▶ _What is being asked_
Please give back word for word the lines of the material below between the line containing "yellow cube [191,533,256,607] -> none" and the line containing "none -> pink drum [634,432,722,518]", inclusive.
======== Records for this exercise
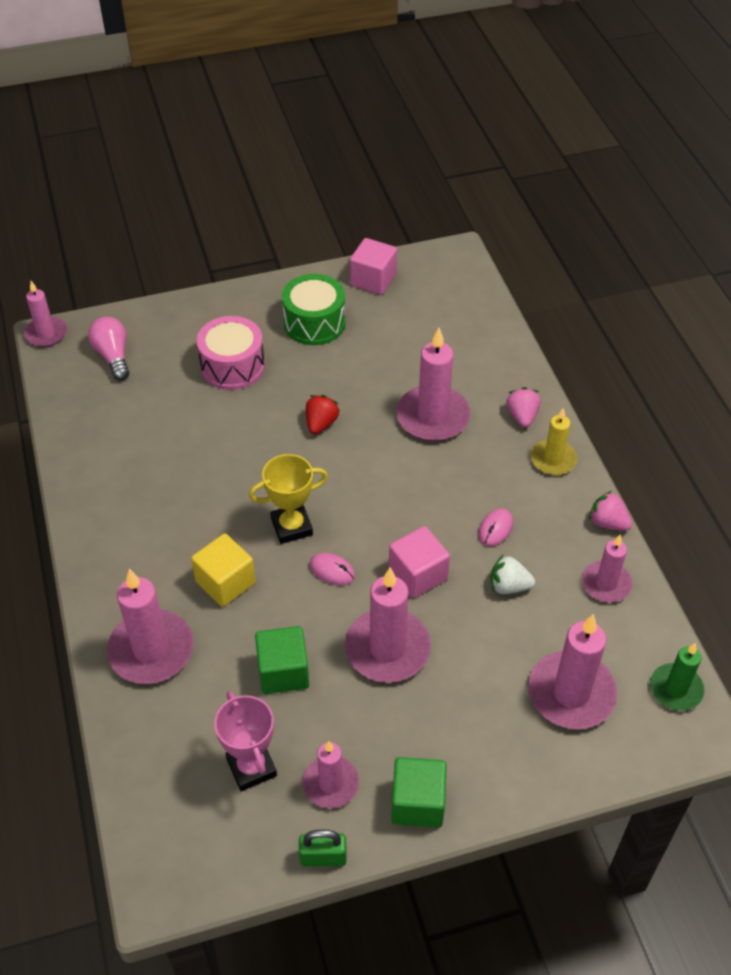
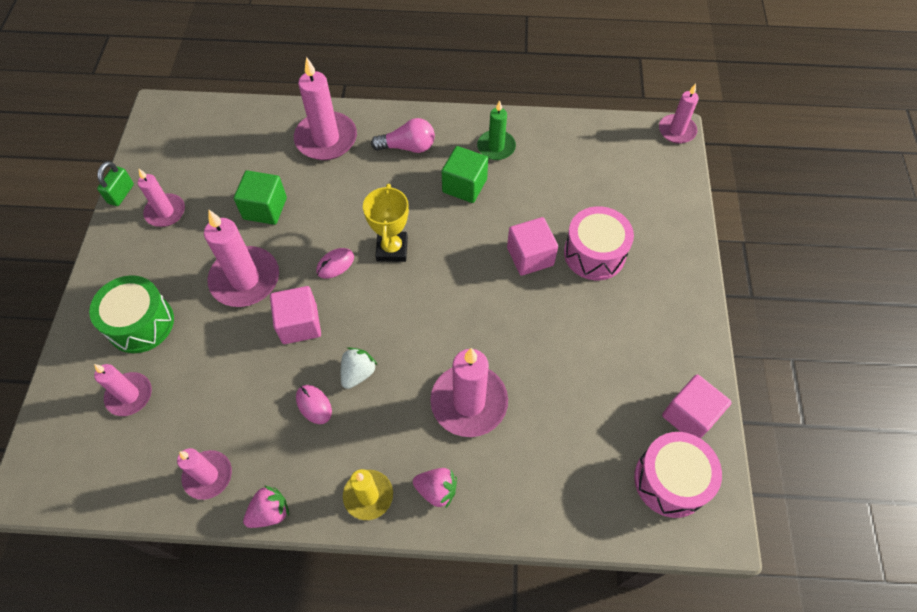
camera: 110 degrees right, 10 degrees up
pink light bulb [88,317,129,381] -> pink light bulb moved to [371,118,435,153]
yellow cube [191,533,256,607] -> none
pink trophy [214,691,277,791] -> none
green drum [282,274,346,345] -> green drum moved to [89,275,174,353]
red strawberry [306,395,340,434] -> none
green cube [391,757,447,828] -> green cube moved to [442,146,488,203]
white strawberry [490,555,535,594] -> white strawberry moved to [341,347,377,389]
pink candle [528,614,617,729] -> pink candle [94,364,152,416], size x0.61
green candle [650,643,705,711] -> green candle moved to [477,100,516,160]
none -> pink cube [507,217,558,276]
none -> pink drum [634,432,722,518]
================
======== Records for this exercise
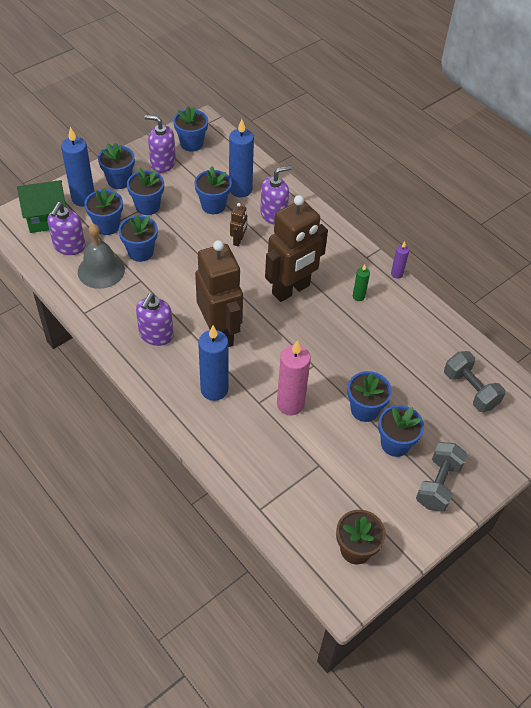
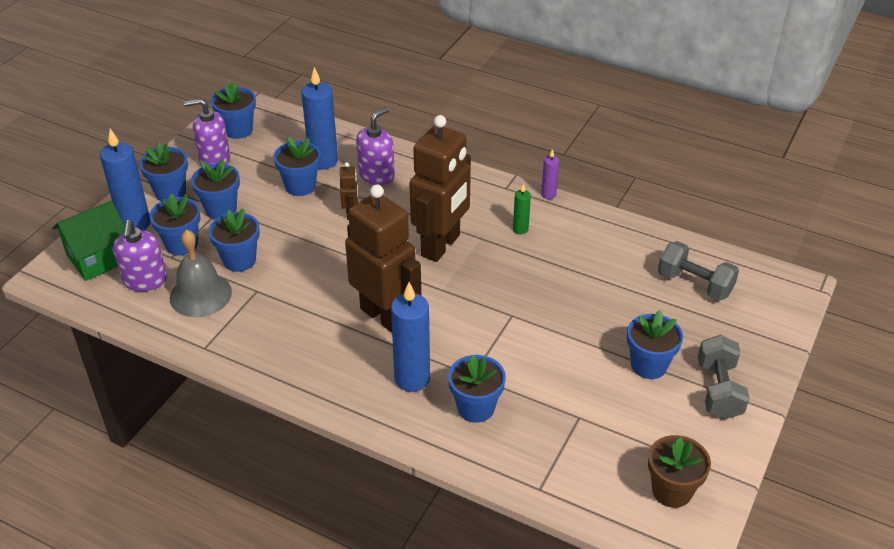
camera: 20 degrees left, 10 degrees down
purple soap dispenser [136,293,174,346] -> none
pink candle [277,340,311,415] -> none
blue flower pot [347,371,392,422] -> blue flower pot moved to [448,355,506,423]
================
======== Records for this exercise
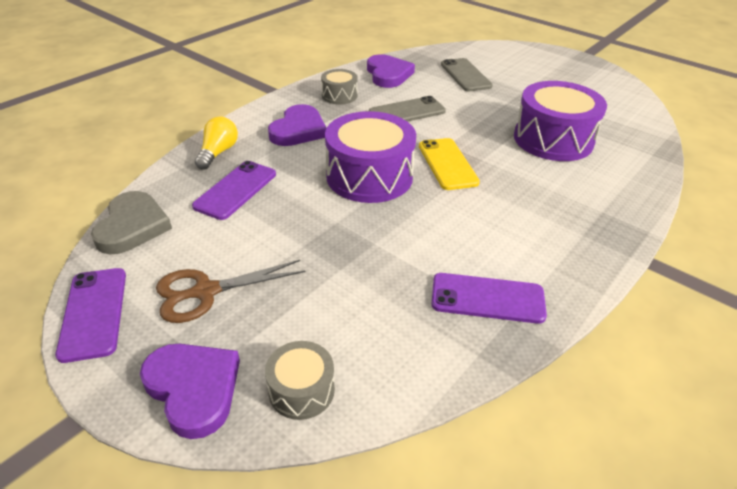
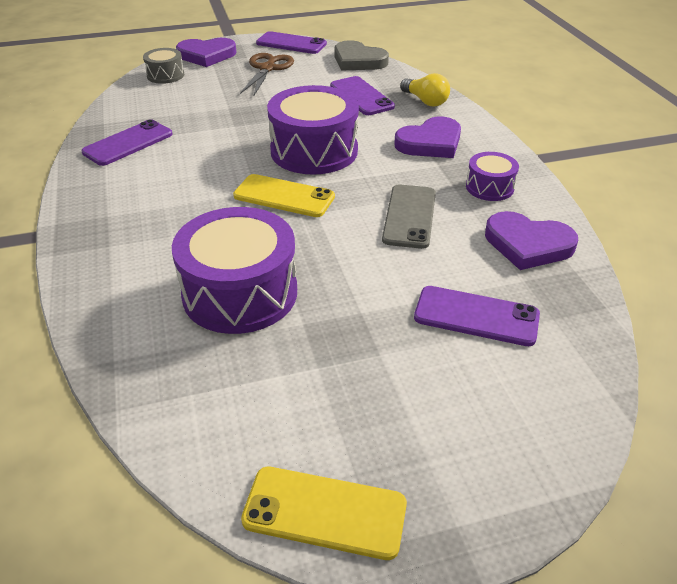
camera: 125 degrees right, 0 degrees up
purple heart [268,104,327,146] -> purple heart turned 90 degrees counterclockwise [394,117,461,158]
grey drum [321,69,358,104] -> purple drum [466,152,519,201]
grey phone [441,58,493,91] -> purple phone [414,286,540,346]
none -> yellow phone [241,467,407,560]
================
▶ _Written answer_
yellow cube [191,533,256,607] -> none
pink trophy [214,691,277,791] -> none
green drum [282,274,346,345] -> green drum moved to [89,275,174,353]
red strawberry [306,395,340,434] -> none
green cube [391,757,447,828] -> green cube moved to [442,146,488,203]
white strawberry [490,555,535,594] -> white strawberry moved to [341,347,377,389]
pink candle [528,614,617,729] -> pink candle [94,364,152,416], size x0.61
green candle [650,643,705,711] -> green candle moved to [477,100,516,160]
none -> pink cube [507,217,558,276]
none -> pink drum [634,432,722,518]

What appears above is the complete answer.